Retype the lines below exactly, starting at the line with "Question: Which object" and ending at the line with "I am providing", both included. Leave the pictures out of your answer.

Items from a data source
↓↓↓

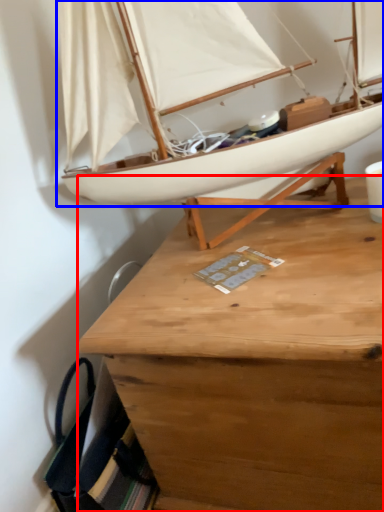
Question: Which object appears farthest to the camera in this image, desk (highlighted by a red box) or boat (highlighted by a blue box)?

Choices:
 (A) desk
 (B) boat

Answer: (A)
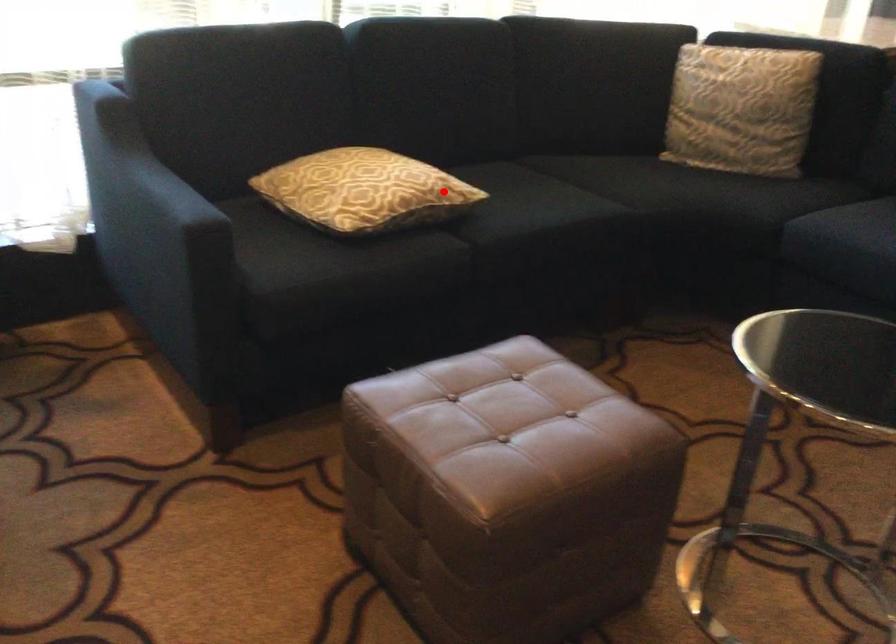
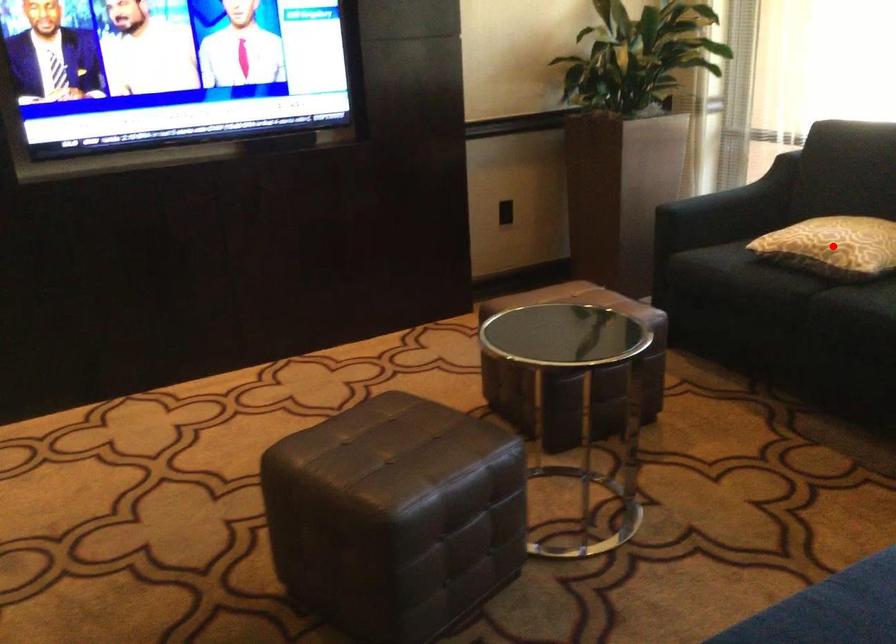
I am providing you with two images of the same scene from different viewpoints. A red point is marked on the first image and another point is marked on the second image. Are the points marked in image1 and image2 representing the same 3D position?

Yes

↑↑↑
↓↓↓

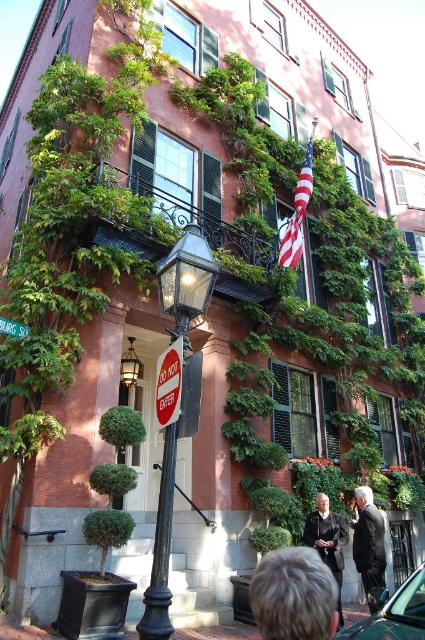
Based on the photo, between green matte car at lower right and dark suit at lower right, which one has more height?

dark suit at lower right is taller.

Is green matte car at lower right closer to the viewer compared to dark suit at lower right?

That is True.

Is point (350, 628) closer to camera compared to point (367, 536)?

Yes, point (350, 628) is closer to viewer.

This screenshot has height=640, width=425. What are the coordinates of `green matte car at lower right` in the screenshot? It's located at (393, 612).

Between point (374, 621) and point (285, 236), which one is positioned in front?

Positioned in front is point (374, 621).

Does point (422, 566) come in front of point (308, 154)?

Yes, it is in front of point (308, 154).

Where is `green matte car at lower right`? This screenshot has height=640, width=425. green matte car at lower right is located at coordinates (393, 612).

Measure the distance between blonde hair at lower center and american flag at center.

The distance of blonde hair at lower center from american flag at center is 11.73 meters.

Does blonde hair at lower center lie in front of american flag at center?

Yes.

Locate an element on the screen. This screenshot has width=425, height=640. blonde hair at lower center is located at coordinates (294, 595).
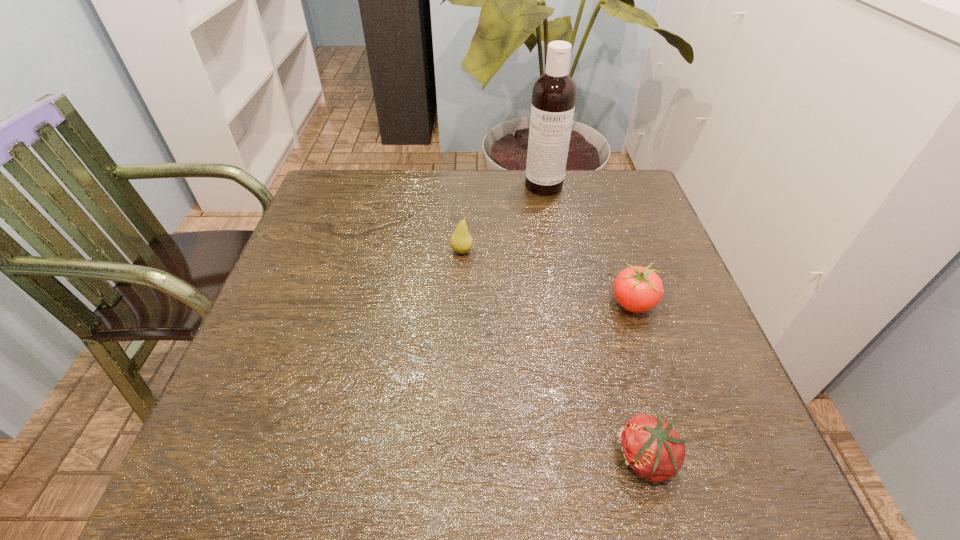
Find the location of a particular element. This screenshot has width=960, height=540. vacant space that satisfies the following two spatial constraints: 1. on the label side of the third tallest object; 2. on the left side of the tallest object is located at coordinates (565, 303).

↑↑↑
↓↓↓

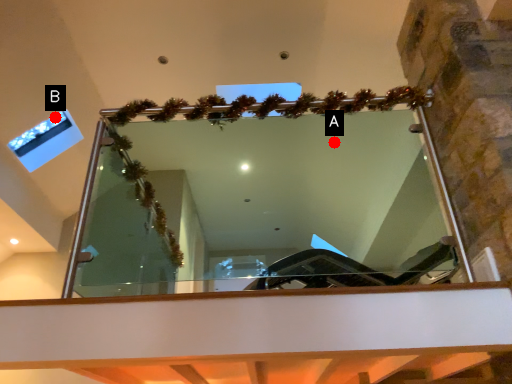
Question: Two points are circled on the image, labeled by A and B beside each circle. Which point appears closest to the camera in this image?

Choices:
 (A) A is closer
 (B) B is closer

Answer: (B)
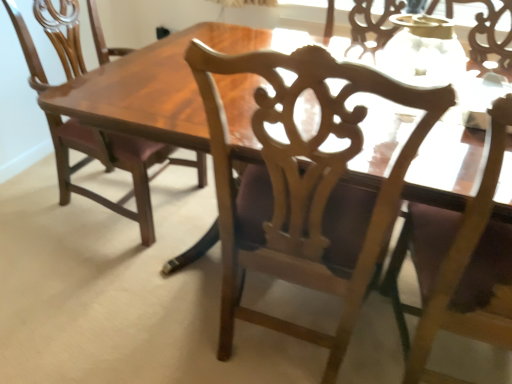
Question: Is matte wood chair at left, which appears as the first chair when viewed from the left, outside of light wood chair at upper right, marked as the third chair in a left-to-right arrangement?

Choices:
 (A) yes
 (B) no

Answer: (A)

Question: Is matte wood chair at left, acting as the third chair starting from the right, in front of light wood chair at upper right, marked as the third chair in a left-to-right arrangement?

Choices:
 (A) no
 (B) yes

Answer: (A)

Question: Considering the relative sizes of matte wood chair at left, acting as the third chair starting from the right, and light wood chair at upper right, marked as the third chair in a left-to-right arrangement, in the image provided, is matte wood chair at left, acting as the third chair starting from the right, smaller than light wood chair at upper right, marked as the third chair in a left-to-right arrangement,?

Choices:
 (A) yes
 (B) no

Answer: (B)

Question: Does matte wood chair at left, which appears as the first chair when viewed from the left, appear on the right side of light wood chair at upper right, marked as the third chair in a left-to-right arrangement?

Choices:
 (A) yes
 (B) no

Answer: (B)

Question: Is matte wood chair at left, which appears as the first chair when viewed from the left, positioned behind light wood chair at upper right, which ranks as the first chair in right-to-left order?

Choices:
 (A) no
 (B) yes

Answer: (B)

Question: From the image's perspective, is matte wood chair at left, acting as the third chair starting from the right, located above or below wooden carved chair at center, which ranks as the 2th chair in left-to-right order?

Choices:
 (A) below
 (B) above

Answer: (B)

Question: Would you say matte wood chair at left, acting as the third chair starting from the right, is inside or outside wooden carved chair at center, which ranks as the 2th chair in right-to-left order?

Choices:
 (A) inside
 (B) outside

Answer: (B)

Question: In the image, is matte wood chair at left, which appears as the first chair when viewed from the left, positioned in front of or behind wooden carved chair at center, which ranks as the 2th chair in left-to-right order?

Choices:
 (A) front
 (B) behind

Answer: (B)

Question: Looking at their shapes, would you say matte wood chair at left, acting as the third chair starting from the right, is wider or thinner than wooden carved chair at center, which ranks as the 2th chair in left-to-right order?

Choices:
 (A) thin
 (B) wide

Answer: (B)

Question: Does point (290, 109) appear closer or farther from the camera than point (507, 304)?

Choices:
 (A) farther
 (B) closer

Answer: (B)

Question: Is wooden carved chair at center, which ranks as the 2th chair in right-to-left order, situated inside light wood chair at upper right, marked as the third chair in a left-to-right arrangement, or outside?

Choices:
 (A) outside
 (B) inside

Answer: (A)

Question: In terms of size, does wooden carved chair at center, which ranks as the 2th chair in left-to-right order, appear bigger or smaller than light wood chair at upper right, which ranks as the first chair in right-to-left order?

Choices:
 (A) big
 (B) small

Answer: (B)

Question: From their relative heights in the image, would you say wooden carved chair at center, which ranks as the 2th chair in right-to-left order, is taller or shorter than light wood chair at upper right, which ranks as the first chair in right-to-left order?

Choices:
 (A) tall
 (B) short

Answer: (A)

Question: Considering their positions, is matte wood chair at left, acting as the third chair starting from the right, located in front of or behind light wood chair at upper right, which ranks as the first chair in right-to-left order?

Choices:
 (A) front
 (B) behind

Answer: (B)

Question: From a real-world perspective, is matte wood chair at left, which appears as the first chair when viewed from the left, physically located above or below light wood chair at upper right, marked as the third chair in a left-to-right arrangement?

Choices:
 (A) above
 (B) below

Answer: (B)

↑↑↑

Exercise output
Question: Which object appears farthest to the camera in this image, desk (highlighted by a red box) or boat (highlighted by a blue box)?

Choices:
 (A) desk
 (B) boat

Answer: (A)
I am providing you with two images of the same scene from different viewpoints. A red point is marked on the first image and another point is marked on the second image. Are the points marked in image1 and image2 representing the same 3D position?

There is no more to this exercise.